## EXERCISE DESCRIPTION:
Your task is to repeat exactly the lines below between the line holding "C4: 100nF (GND, NET6) -> 100nF (NET3, NET6)" and the line holding "U1 pin out: NET1 -> NET7", inclusive, and only those.

## RECORDS SHOWN:

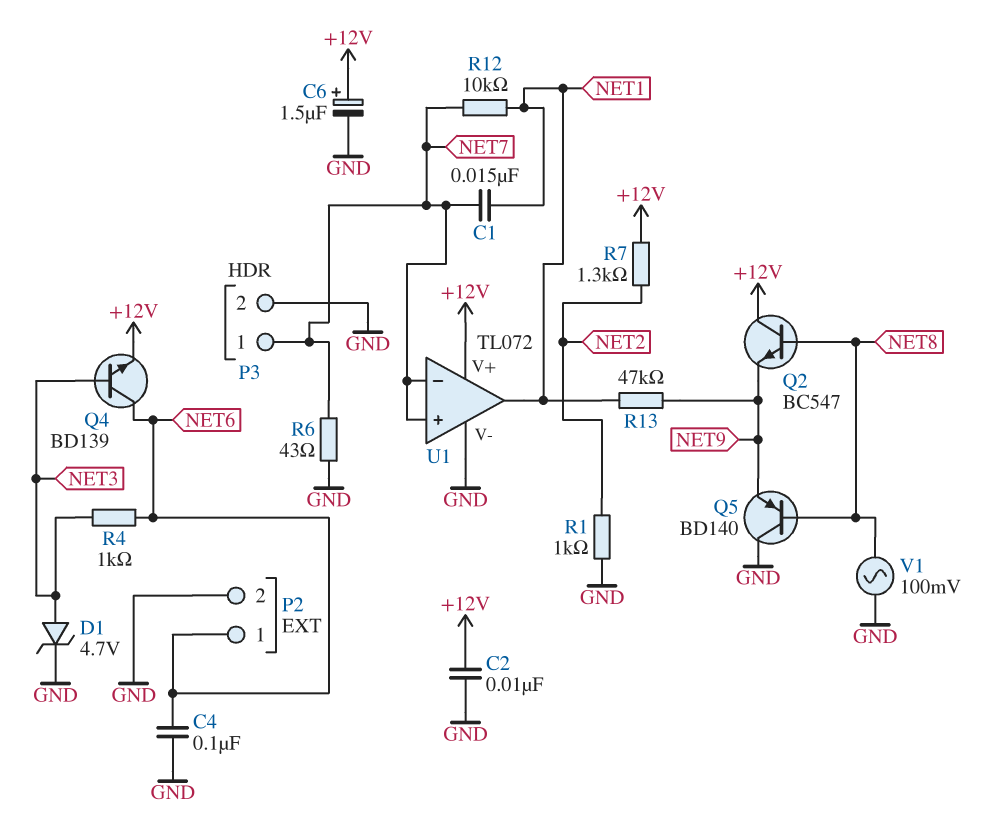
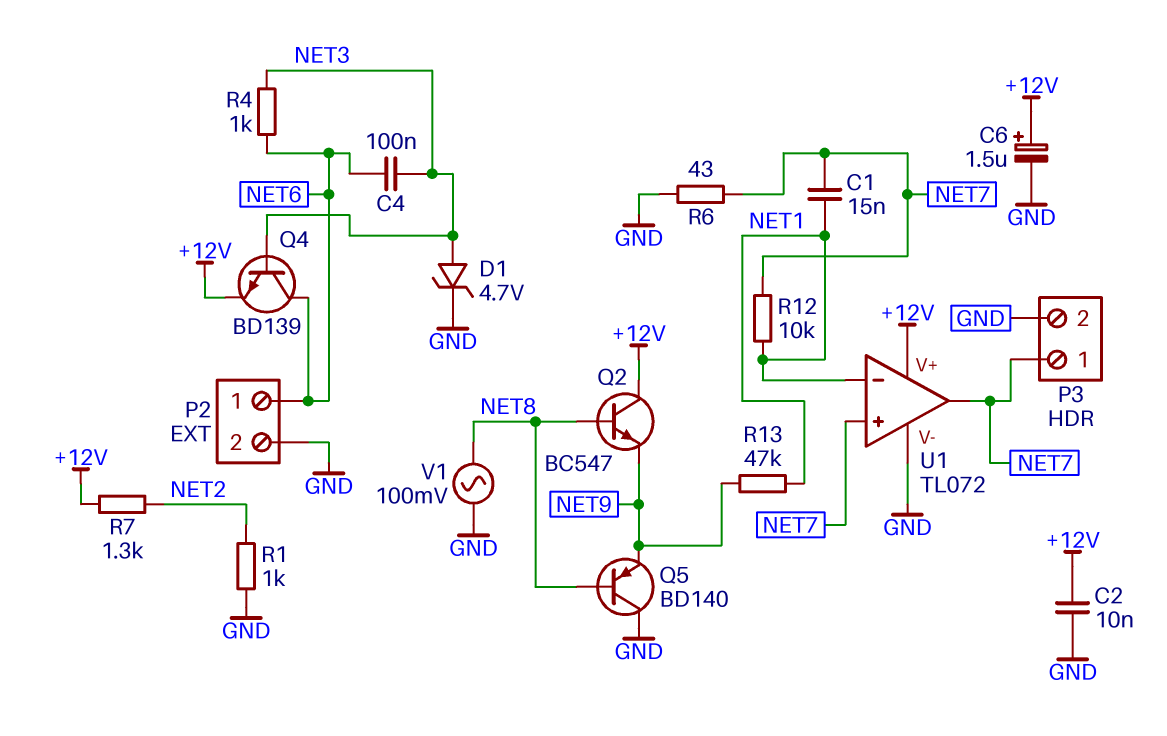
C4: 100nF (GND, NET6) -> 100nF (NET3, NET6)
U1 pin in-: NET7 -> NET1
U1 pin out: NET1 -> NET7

--

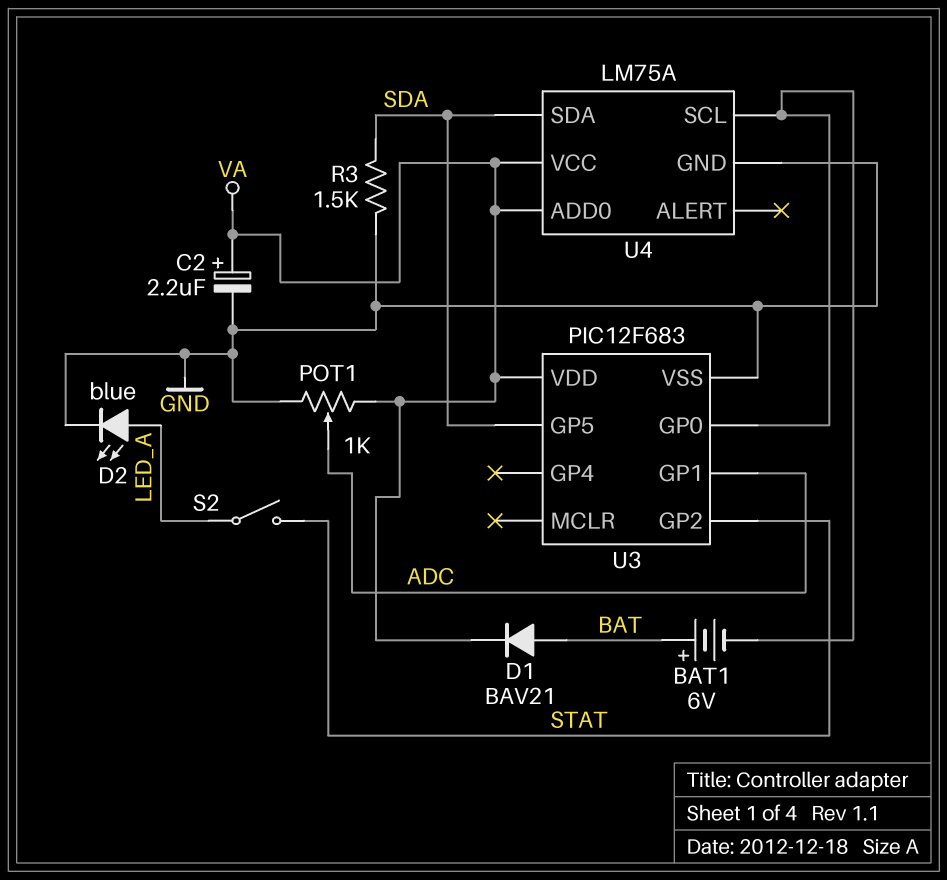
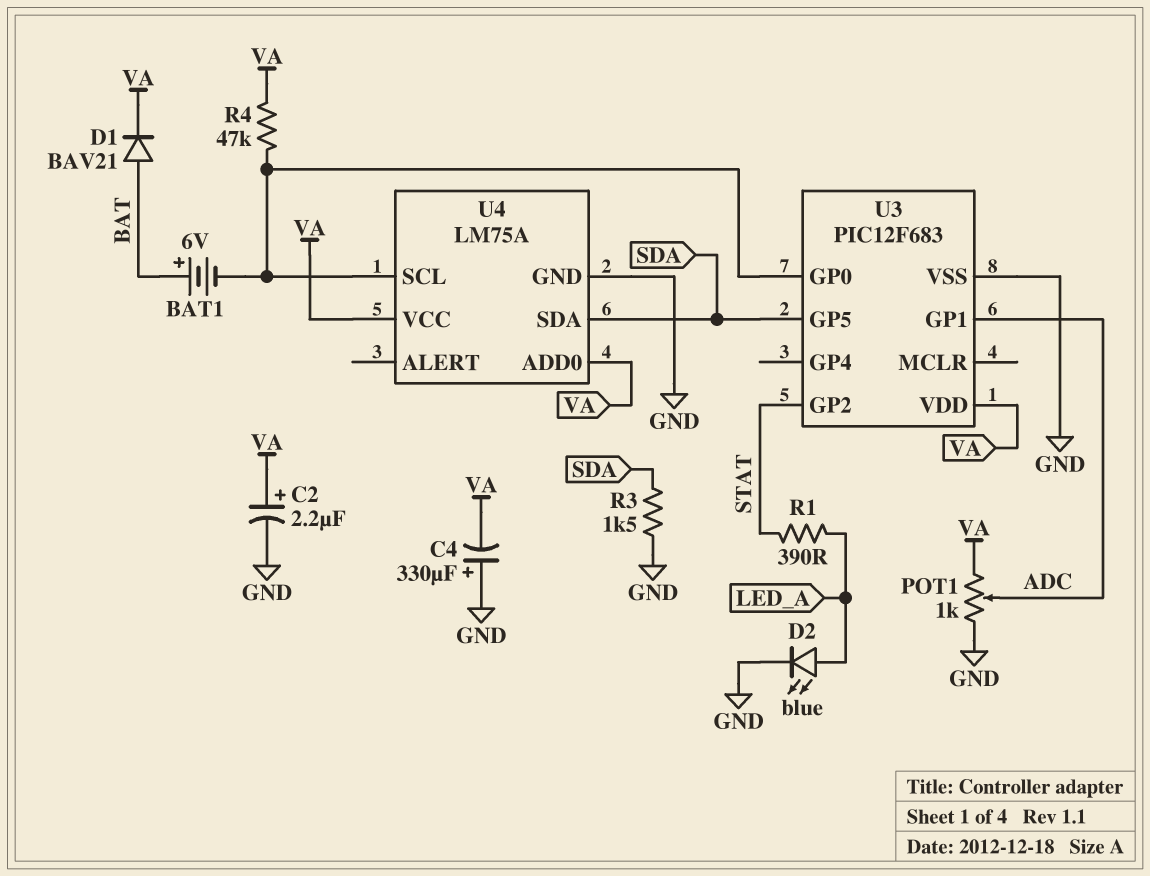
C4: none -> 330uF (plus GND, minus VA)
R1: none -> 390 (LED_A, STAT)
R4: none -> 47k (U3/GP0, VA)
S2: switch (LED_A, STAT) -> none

==

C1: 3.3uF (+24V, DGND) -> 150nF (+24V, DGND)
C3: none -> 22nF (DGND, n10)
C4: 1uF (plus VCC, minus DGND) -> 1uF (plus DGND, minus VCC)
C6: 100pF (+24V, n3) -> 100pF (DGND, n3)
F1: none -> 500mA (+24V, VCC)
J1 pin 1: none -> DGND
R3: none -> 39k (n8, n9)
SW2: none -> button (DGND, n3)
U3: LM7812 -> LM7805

## SOLUTION:
C4: 100nF (GND, NET6) -> 100nF (NET3, NET6)
U1 pin in-: NET7 -> NET1
U1 pin out: NET1 -> NET7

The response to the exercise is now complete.